• [What the task asks]
Without the images, write out the entries word for word.

• [Extracted information]
=== Section Start ===

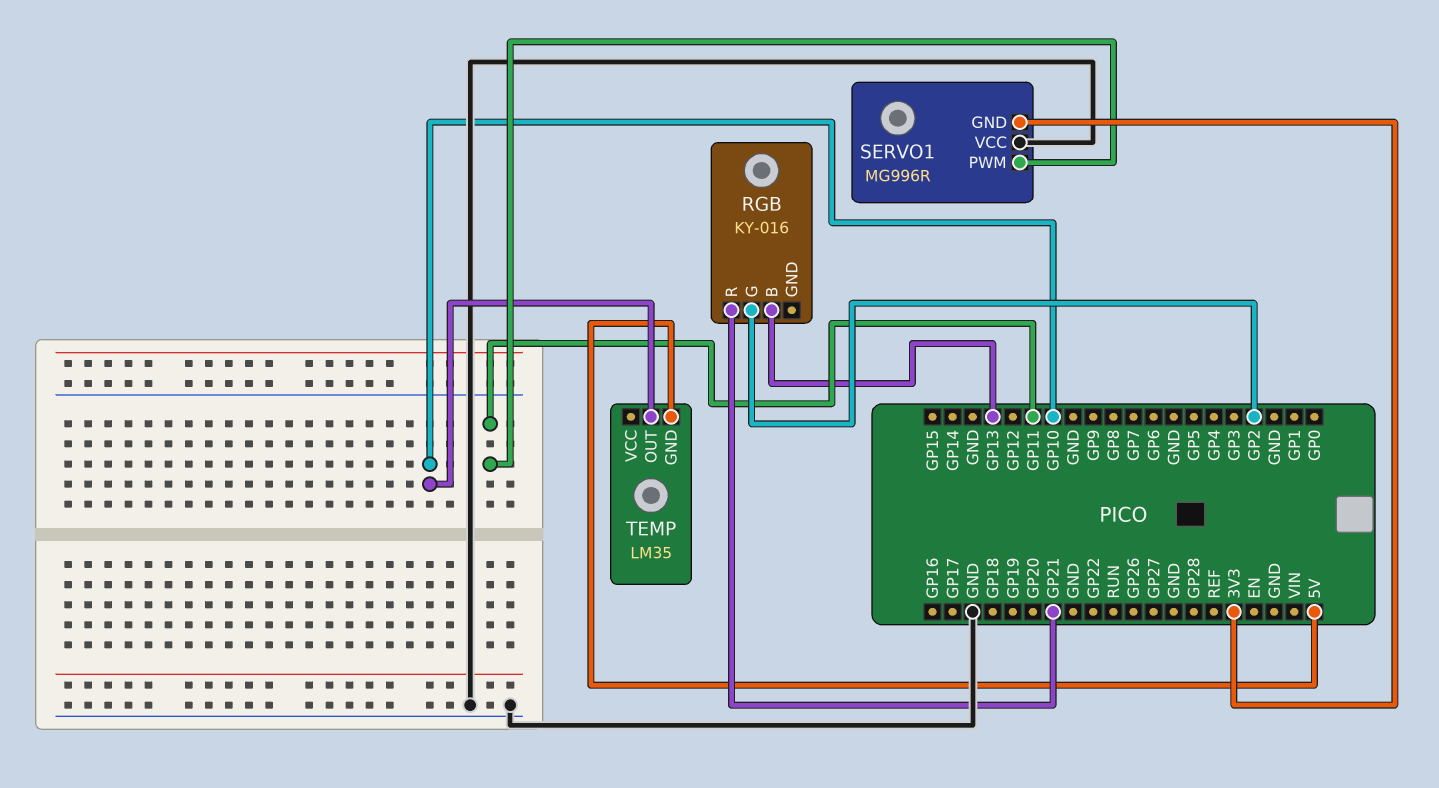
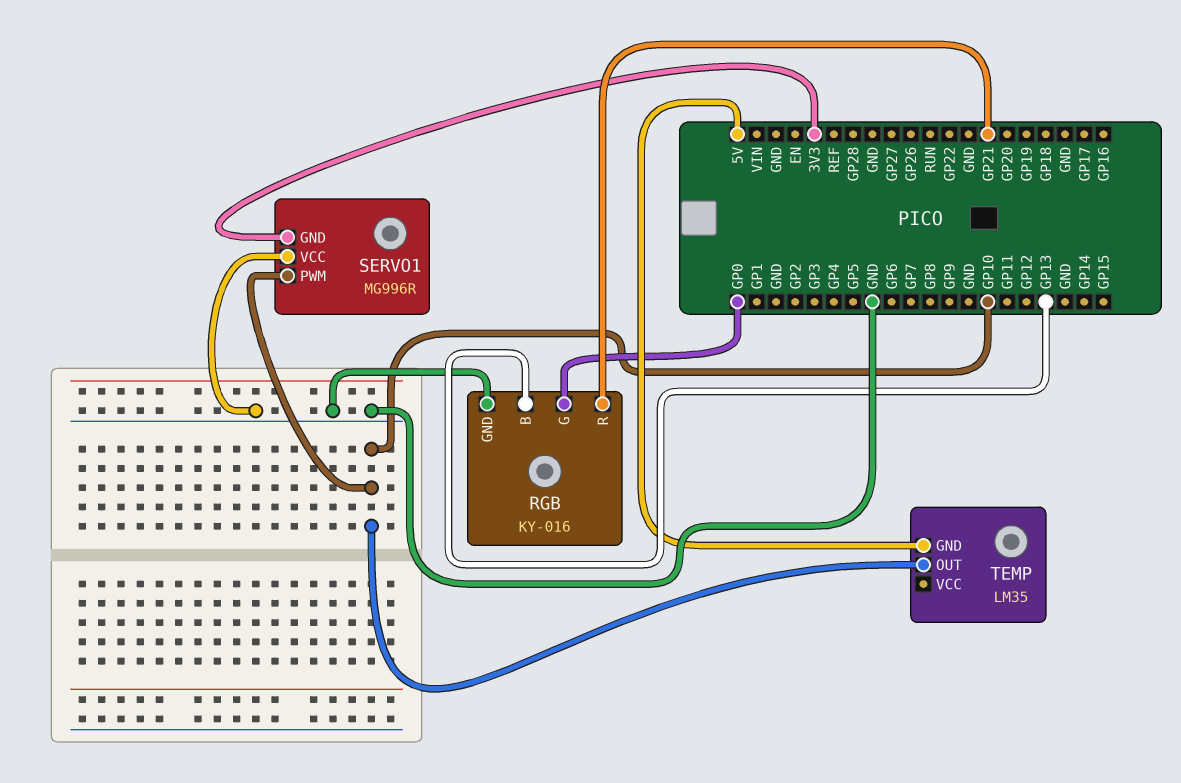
RGB pin G: GP2 -> GP0
RGB pin GND: none -> GND
SERVO1 pin PWM: GP11 -> GP10

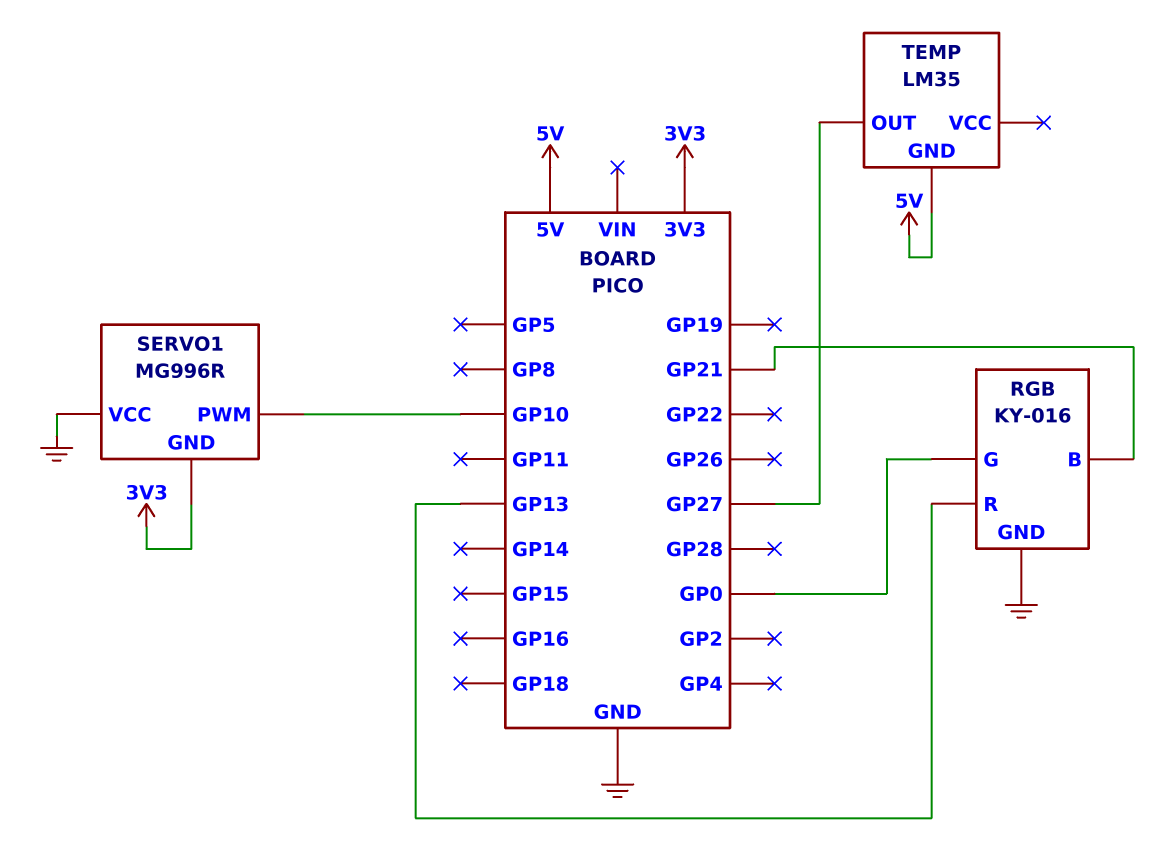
RGB pin B: GP13 -> GP21
RGB pin R: GP21 -> GP13
TEMP pin OUT: GP10 -> GP27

=== Section End ===

• [Task answer]
RGB pin G: GP2 -> GP0
RGB pin GND: none -> GND
SERVO1 pin PWM: GP11 -> GP10

RGB pin B: GP13 -> GP21
RGB pin R: GP21 -> GP13
TEMP pin OUT: GP10 -> GP27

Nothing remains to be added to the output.